• [Task instructions]
Return only what runs from the line containing "R105: 20k (+12V, RESET) -> 20k (0V, RESET)" through the last line of the entries below, exactly, omitting pictures.
Start of Provided entries
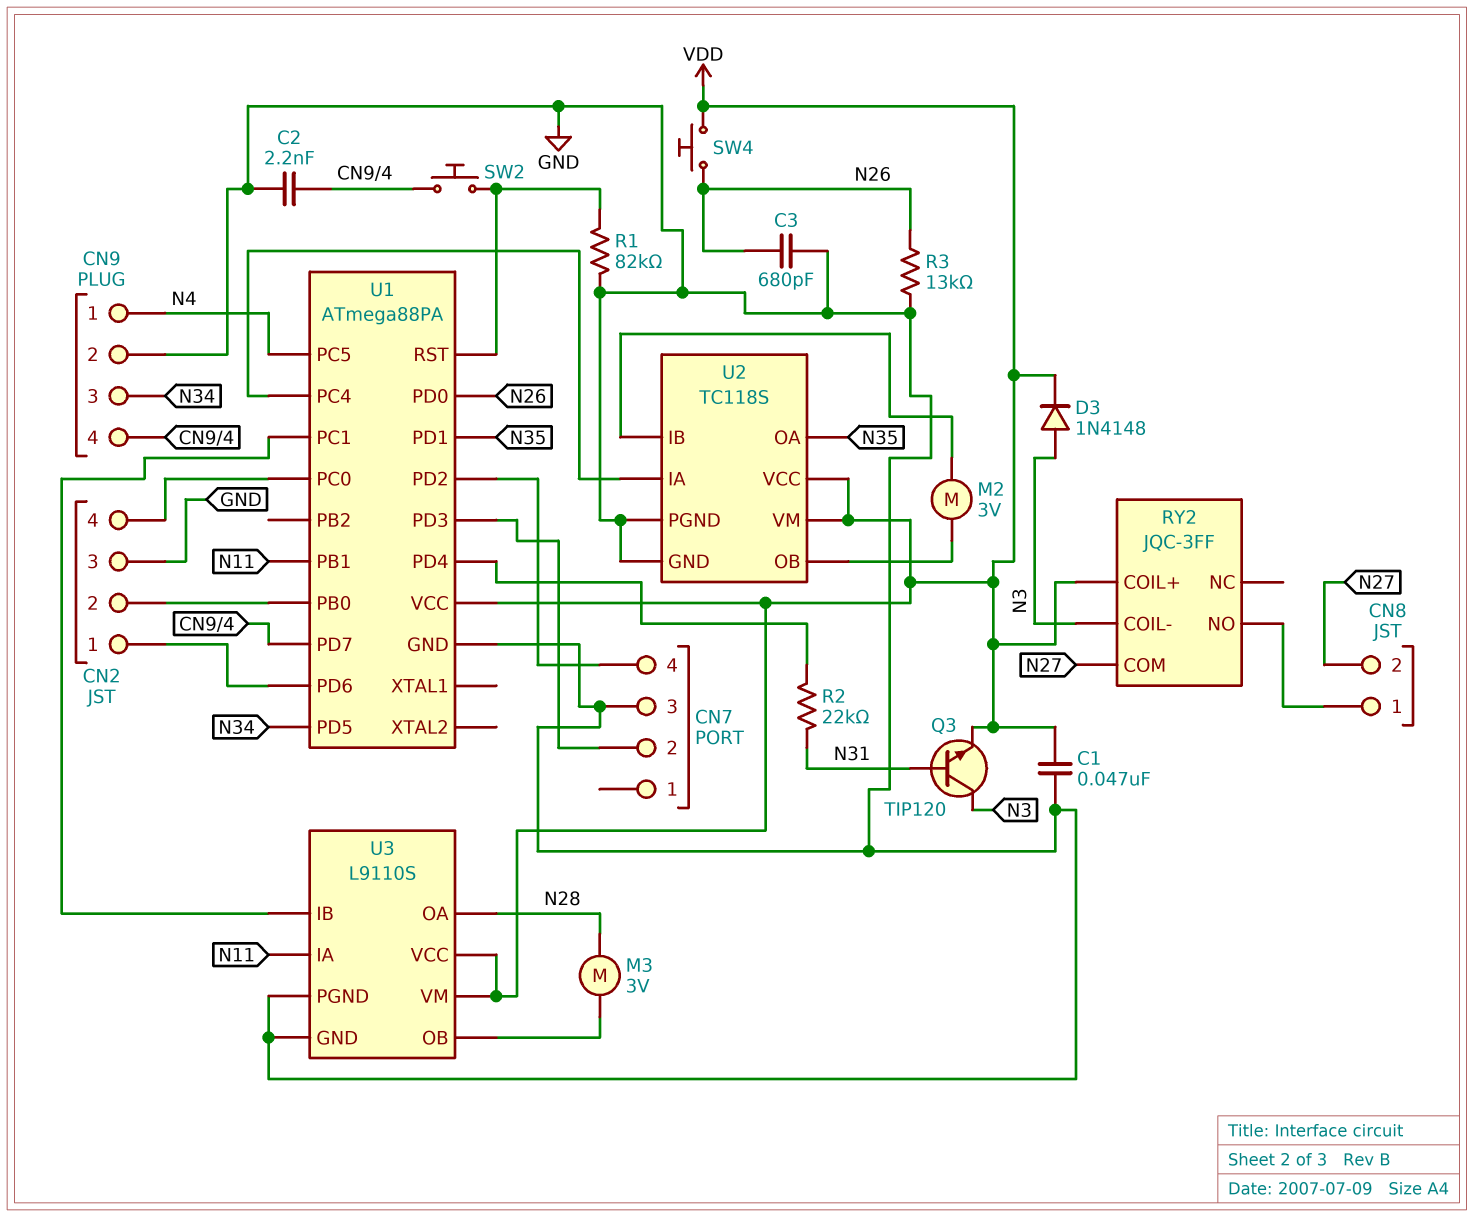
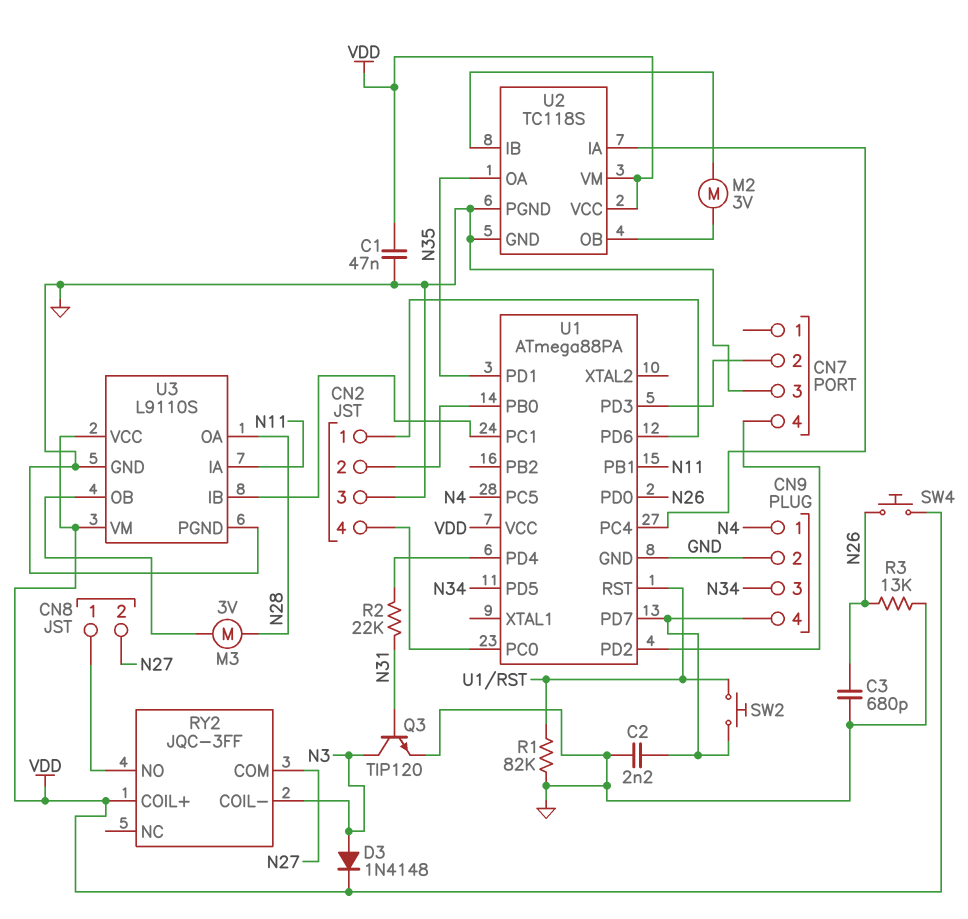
Q3: NPN TIP120 (B N31, C N3, E VDD) -> NPN TIP120 (B N31, C N3, E GND)

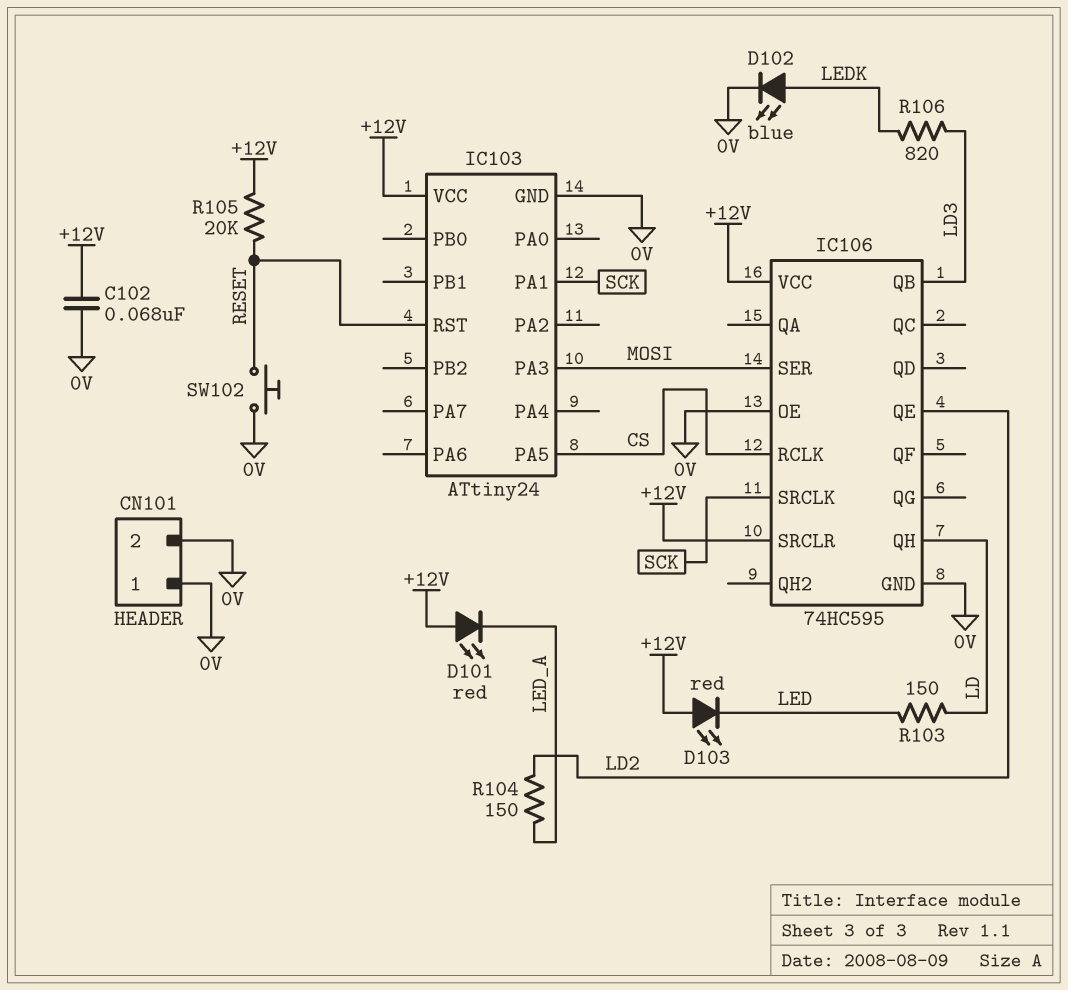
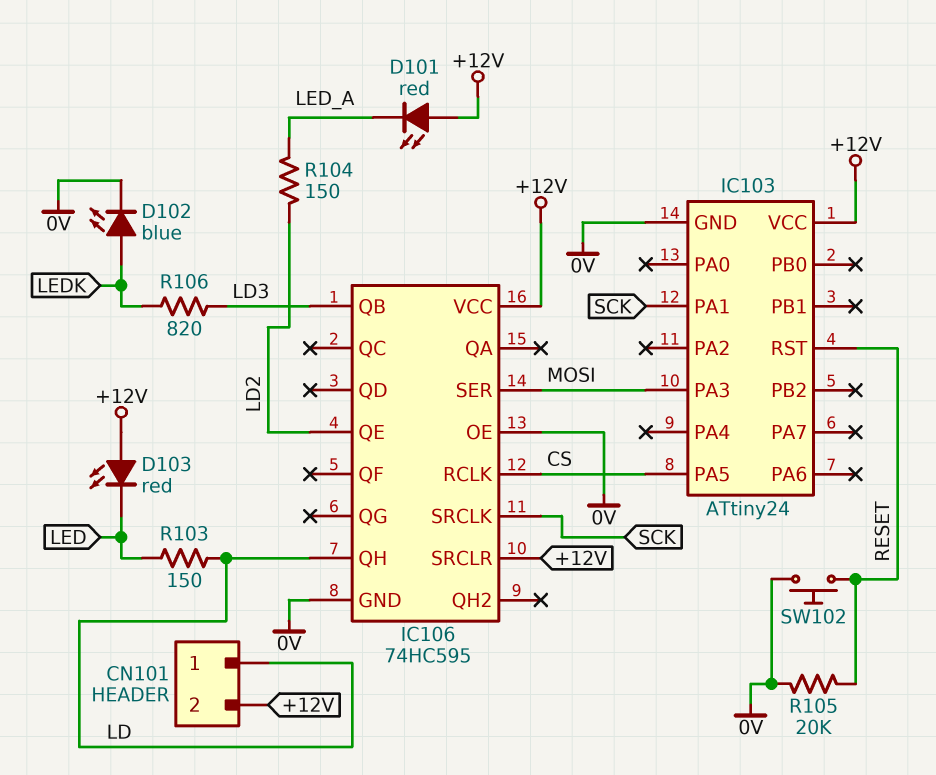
C102: 68nF (+12V, 0V) -> none
CN101 pin 1: 0V -> LD
CN101 pin 2: 0V -> +12V
R105: 20k (+12V, RESET) -> 20k (0V, RESET)

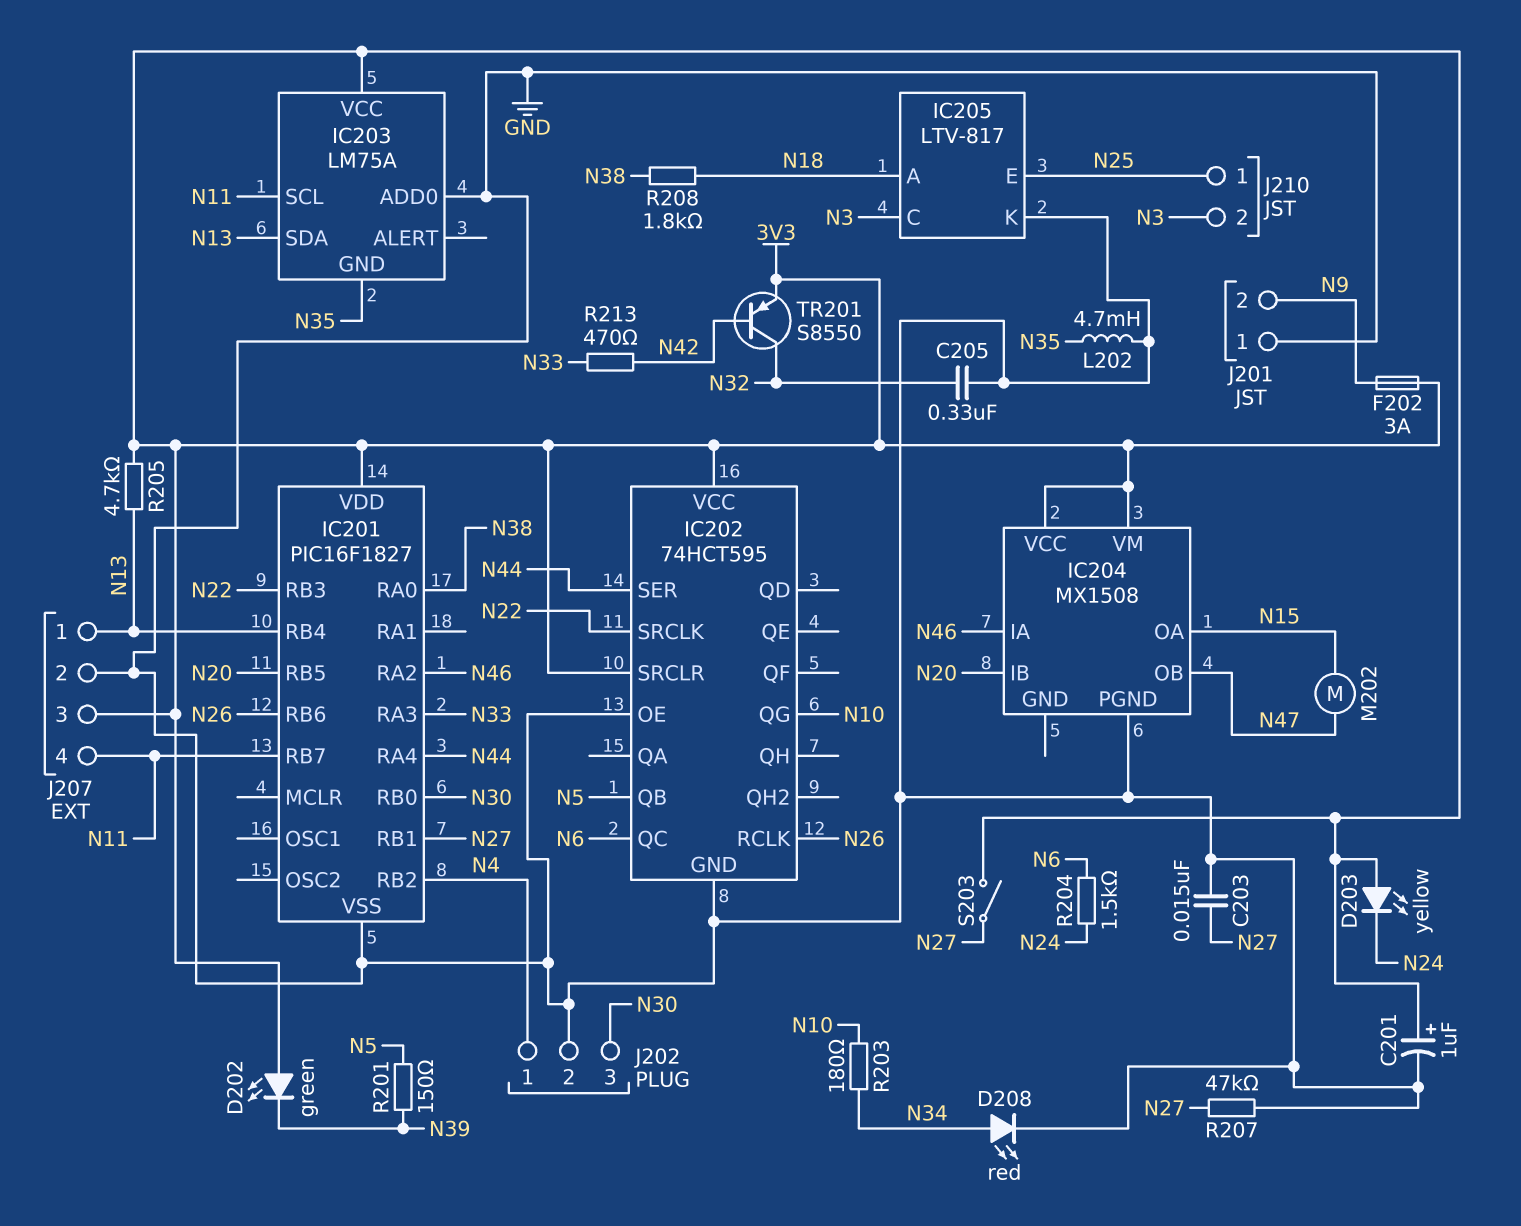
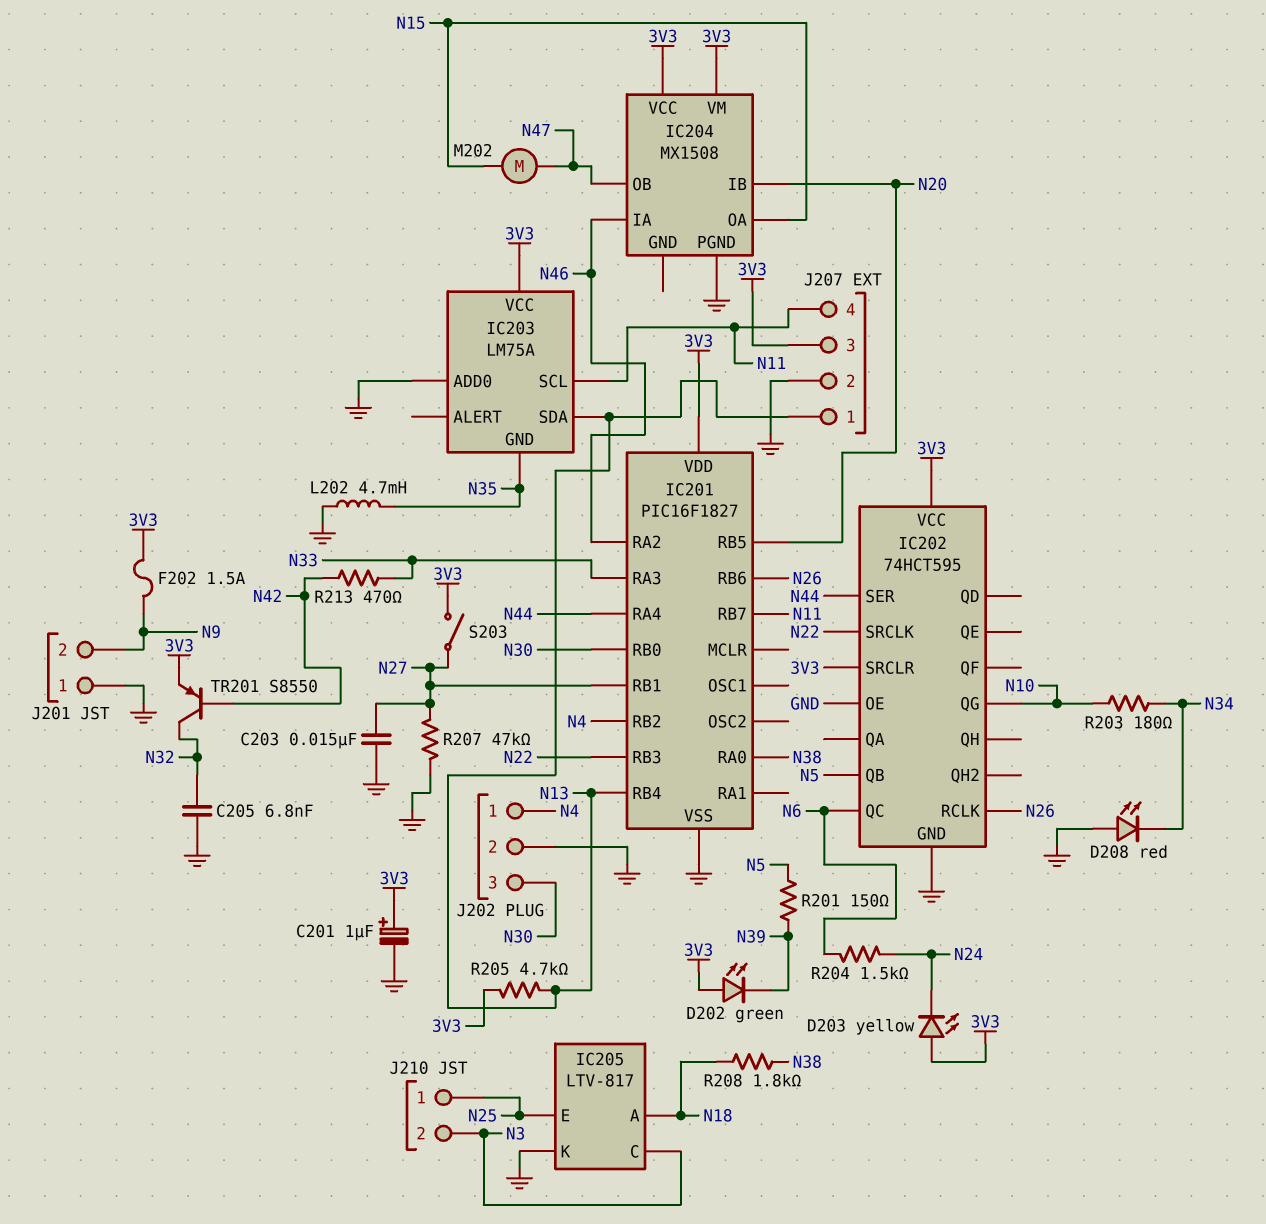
C205: 330nF (GND, N32) -> 6.8nF (GND, N32)
D208: LED red (A N34, K GND) -> LED red (A GND, K N34)
F202: 3A (3V3, N9) -> 1.5A (3V3, N9)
End of Provided entries
• [Worked solution]
R105: 20k (+12V, RESET) -> 20k (0V, RESET)

C205: 330nF (GND, N32) -> 6.8nF (GND, N32)
D208: LED red (A N34, K GND) -> LED red (A GND, K N34)
F202: 3A (3V3, N9) -> 1.5A (3V3, N9)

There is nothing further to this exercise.